====== Material for this exercise
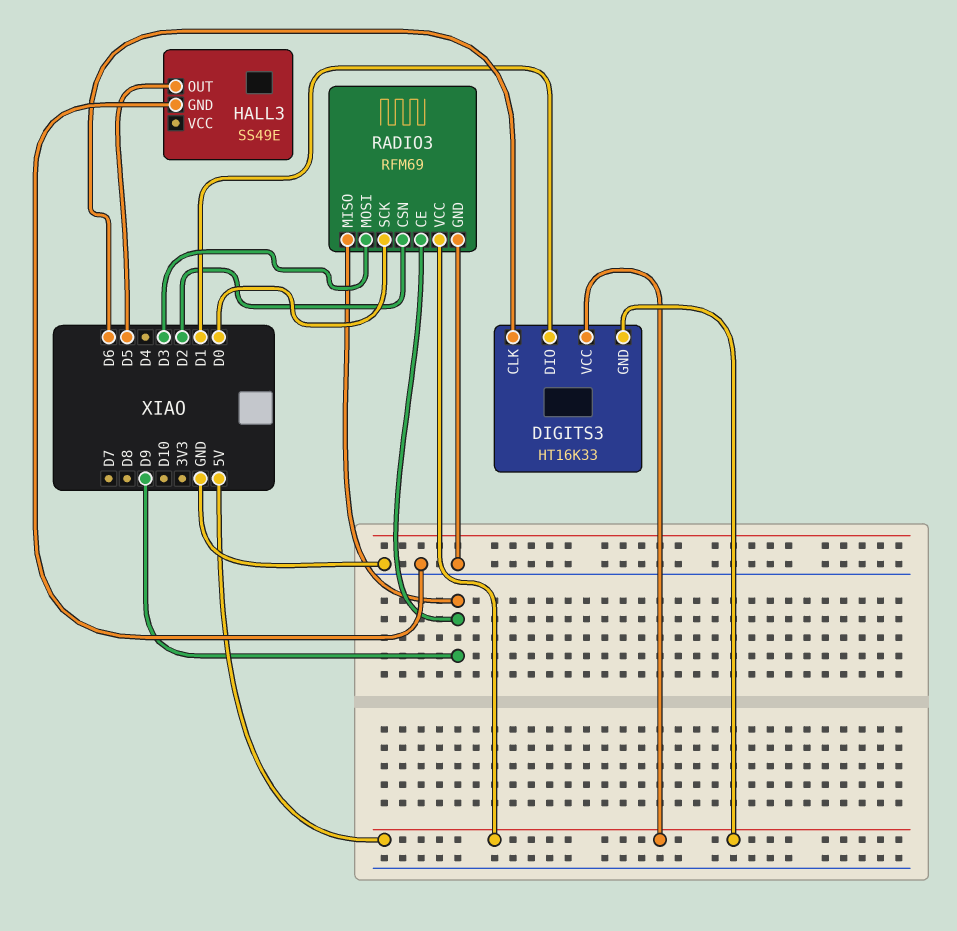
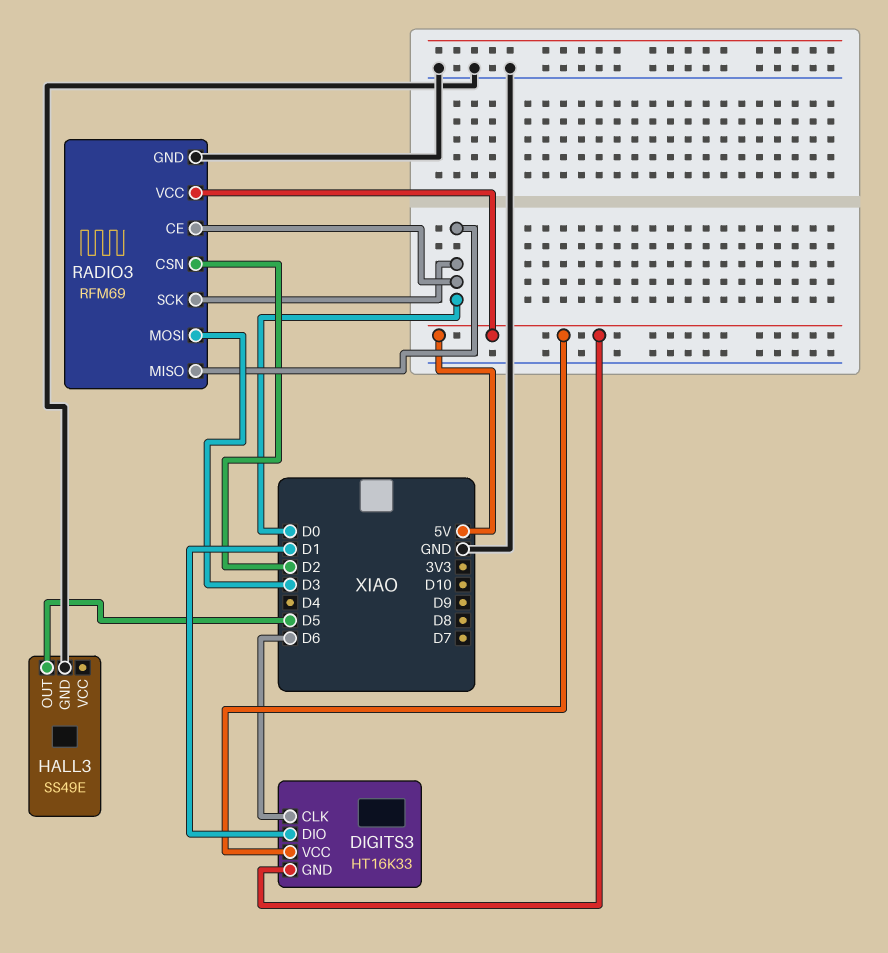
RADIO3 pin CE: D9 -> D0
RADIO3 pin MISO: D9 -> D0

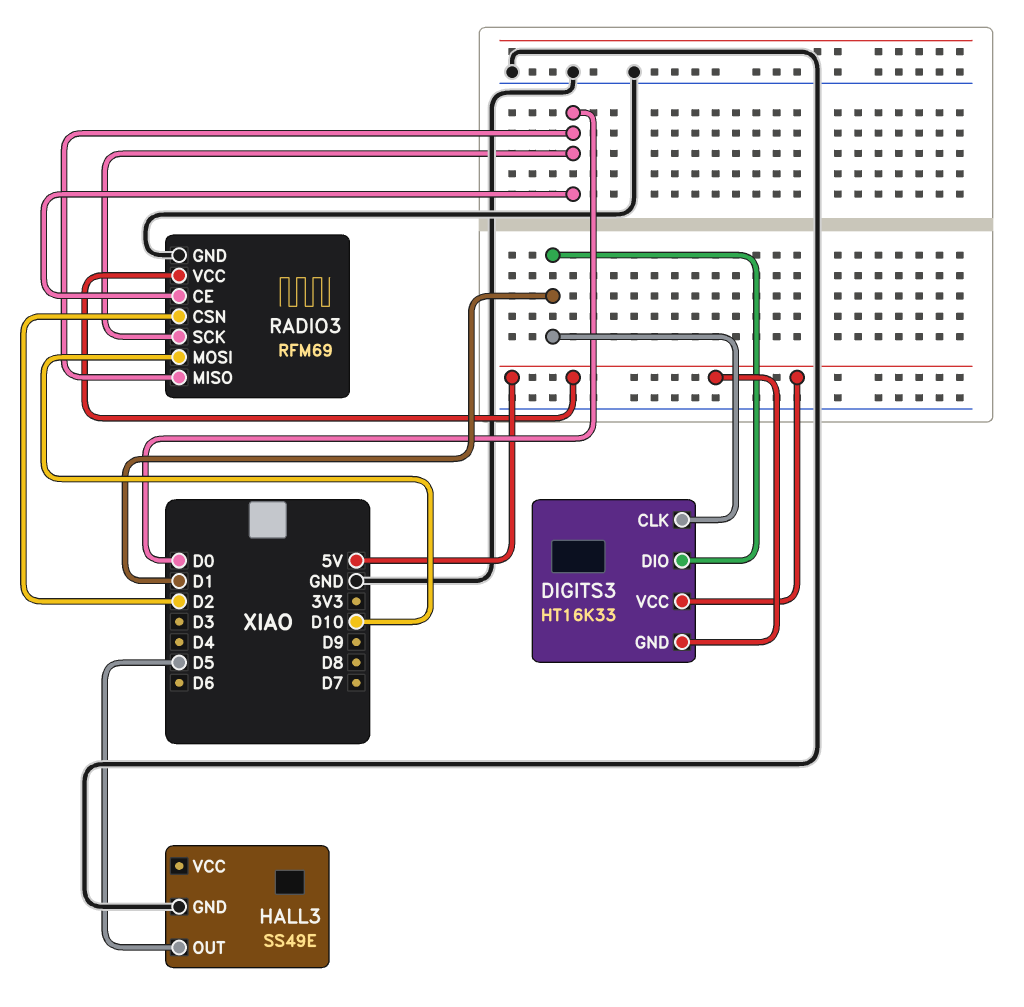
DIGITS3 pin CLK: D6 -> D1
RADIO3 pin MOSI: D3 -> D10

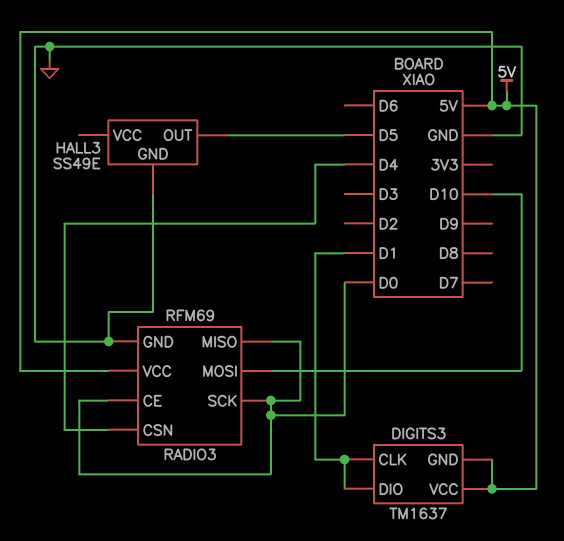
DIGITS3: HT16K33 -> TM1637
RADIO3 pin CSN: D2 -> D4

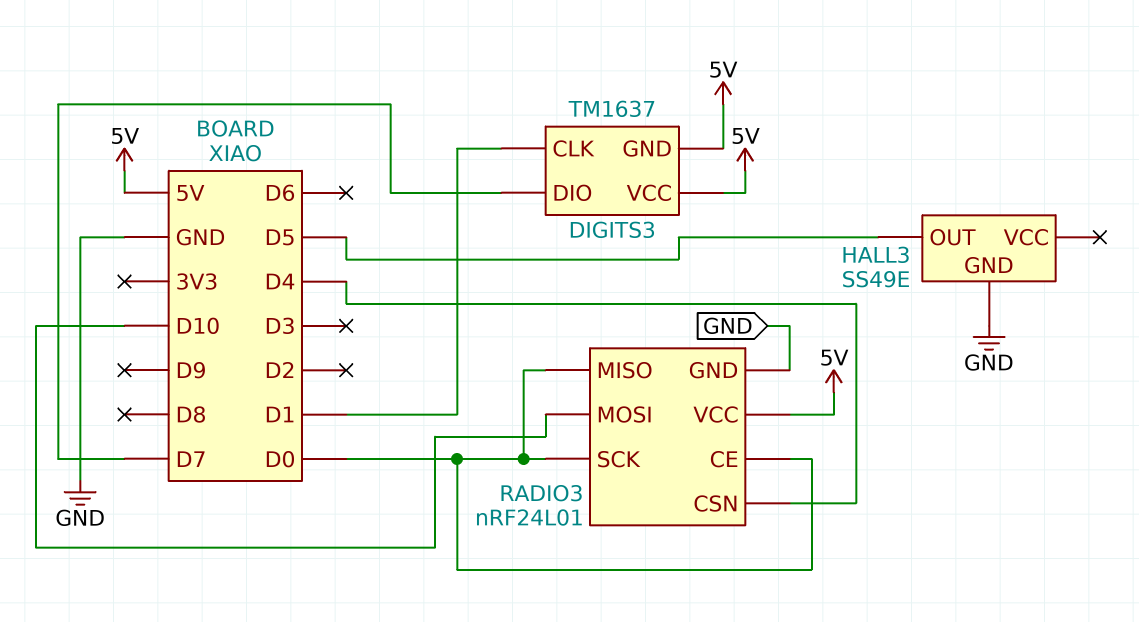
DIGITS3 pin DIO: D1 -> D7
RADIO3: RFM69 -> nRF24L01

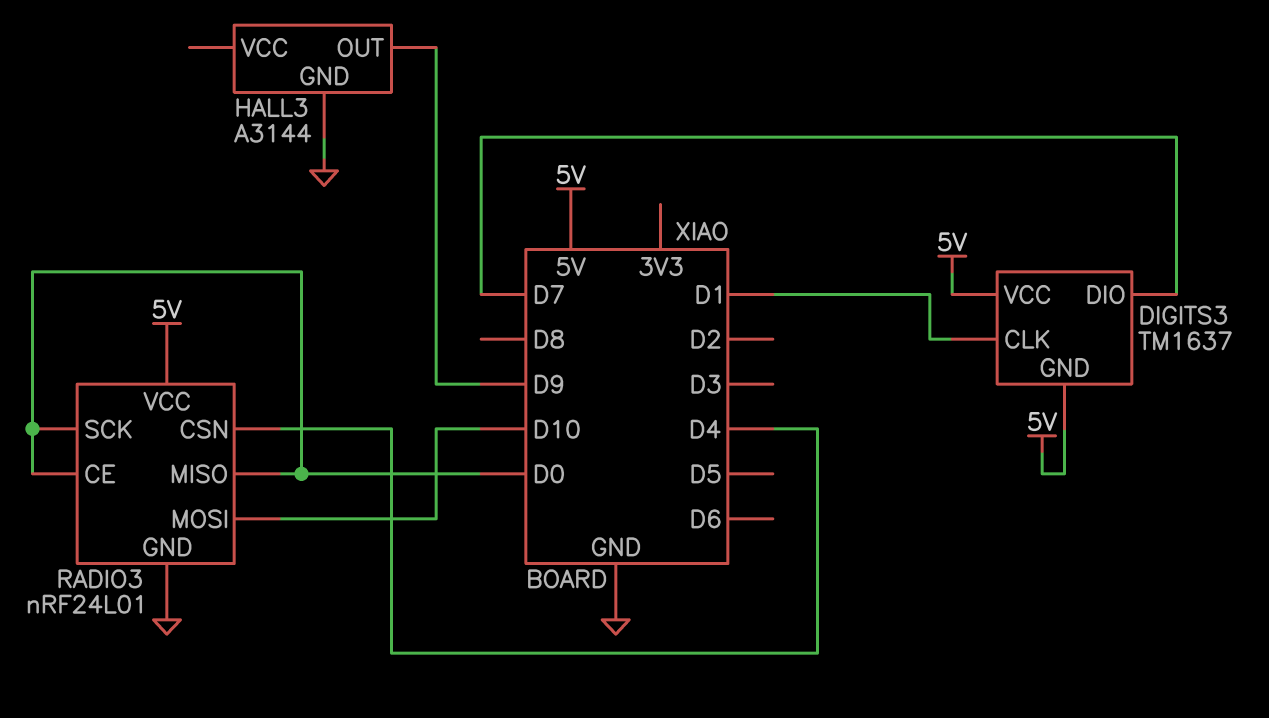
HALL3: SS49E -> A3144
HALL3 pin OUT: D5 -> D9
============
Can the lines from the one with "RADIO3: RFM69 -> nRF24L01" to the end of the records above be quoted exactly, both ends included, with every picture omitted?

Reply =
RADIO3: RFM69 -> nRF24L01

HALL3: SS49E -> A3144
HALL3 pin OUT: D5 -> D9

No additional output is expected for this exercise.